*THE PROBLEM:* From the entries below, please output exactly the lines starting at the one containing "C204: 15nF (GND, VCC) -> 15nF (GND, VX)" and ending at the one containing "R204: 6.8k (GND, VTH) -> 30k (GND, VTH)", both included.

*MATERIALS PROVIDED:*
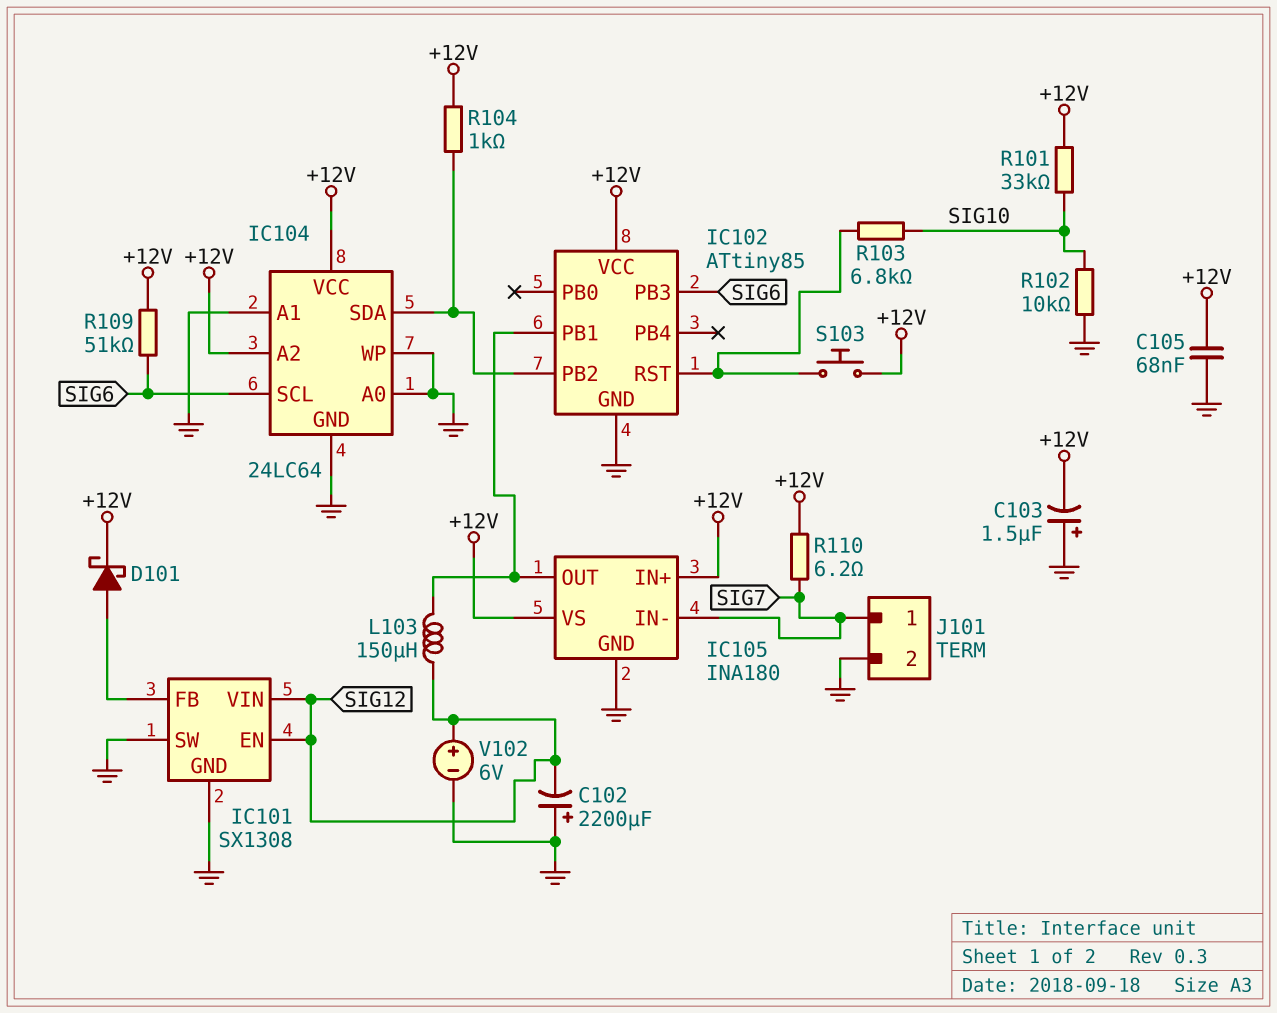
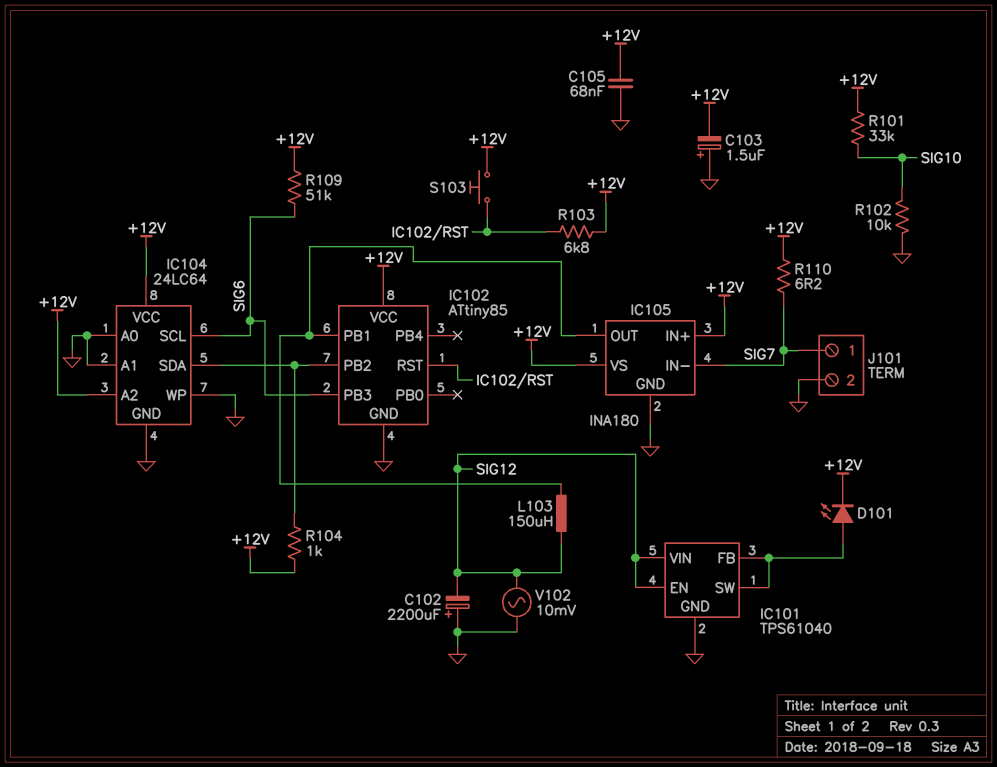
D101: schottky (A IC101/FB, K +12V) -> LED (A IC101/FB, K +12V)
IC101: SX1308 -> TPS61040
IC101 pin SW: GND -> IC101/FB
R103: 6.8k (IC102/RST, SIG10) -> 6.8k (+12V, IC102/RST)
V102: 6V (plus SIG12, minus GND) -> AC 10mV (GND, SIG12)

---

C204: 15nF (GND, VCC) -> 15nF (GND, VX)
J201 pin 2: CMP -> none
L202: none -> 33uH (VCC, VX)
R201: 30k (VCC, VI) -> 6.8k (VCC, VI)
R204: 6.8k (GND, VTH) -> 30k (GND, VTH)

* * *

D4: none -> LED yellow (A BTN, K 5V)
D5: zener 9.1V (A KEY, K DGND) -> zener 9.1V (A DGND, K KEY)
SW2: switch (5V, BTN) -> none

*FINISHED TASK:*
C204: 15nF (GND, VCC) -> 15nF (GND, VX)
J201 pin 2: CMP -> none
L202: none -> 33uH (VCC, VX)
R201: 30k (VCC, VI) -> 6.8k (VCC, VI)
R204: 6.8k (GND, VTH) -> 30k (GND, VTH)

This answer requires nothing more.